Task data:
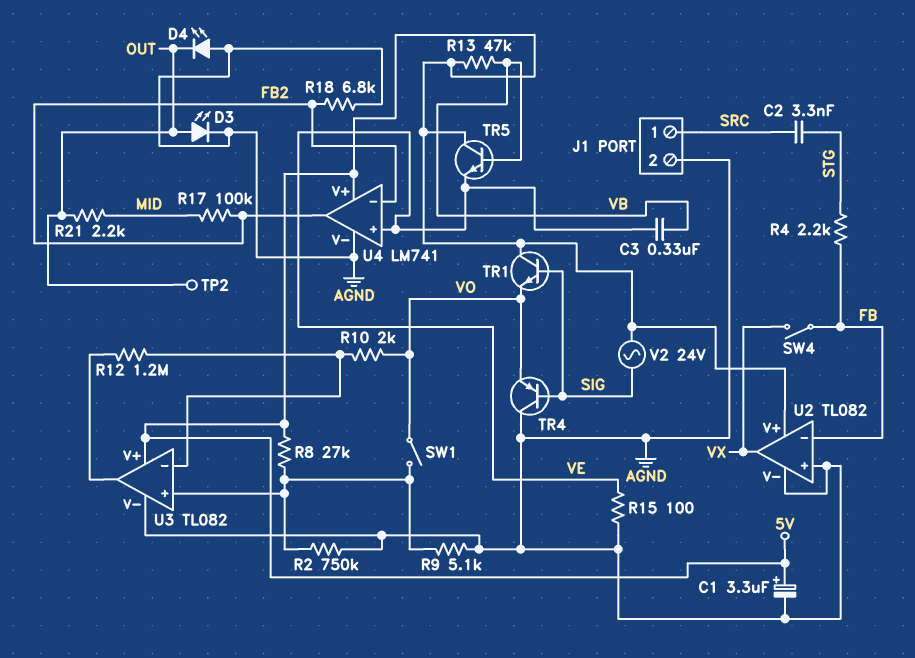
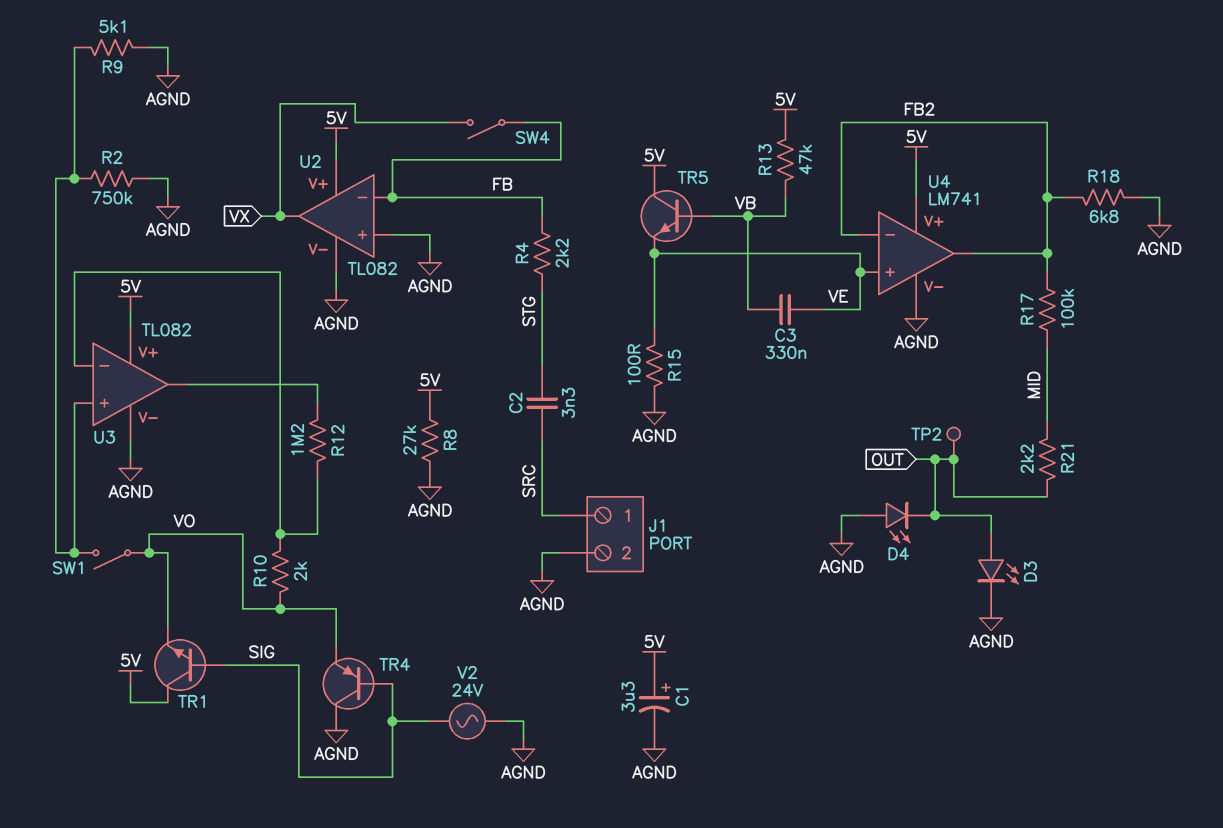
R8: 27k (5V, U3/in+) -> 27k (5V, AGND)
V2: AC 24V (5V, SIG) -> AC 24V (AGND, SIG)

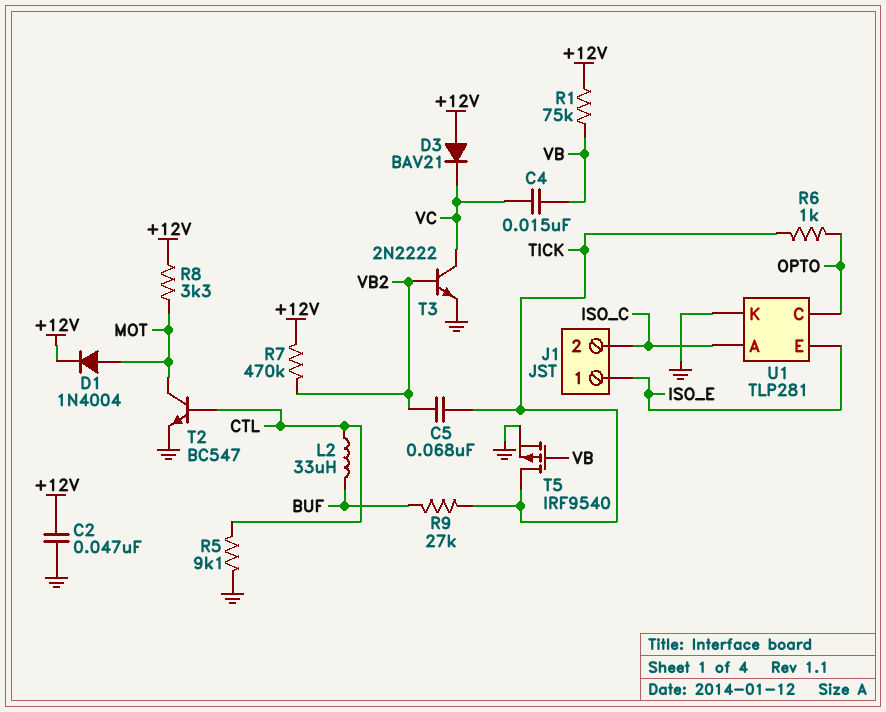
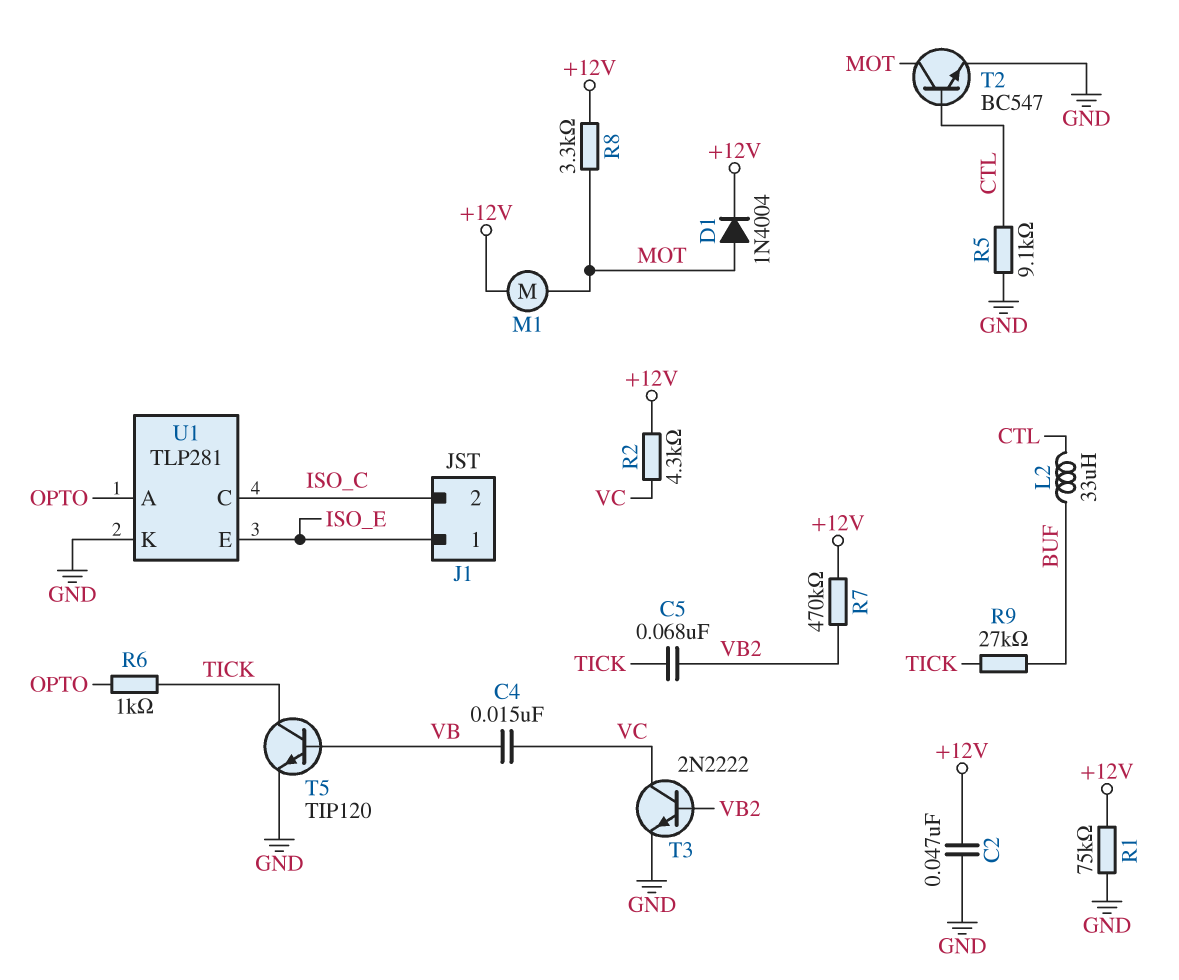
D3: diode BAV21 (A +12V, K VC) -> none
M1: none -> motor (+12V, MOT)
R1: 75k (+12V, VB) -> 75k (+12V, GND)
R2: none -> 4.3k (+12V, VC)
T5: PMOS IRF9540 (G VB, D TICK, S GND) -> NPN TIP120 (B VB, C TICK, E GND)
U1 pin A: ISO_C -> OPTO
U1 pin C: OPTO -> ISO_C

Directions for this task:
Repeat exactly the lines from the line containing "R2: none -> 4.3k (+12V, VC)" through the last line of the records above, including both, and nothing else.

Task answer:
R2: none -> 4.3k (+12V, VC)
T5: PMOS IRF9540 (G VB, D TICK, S GND) -> NPN TIP120 (B VB, C TICK, E GND)
U1 pin A: ISO_C -> OPTO
U1 pin C: OPTO -> ISO_C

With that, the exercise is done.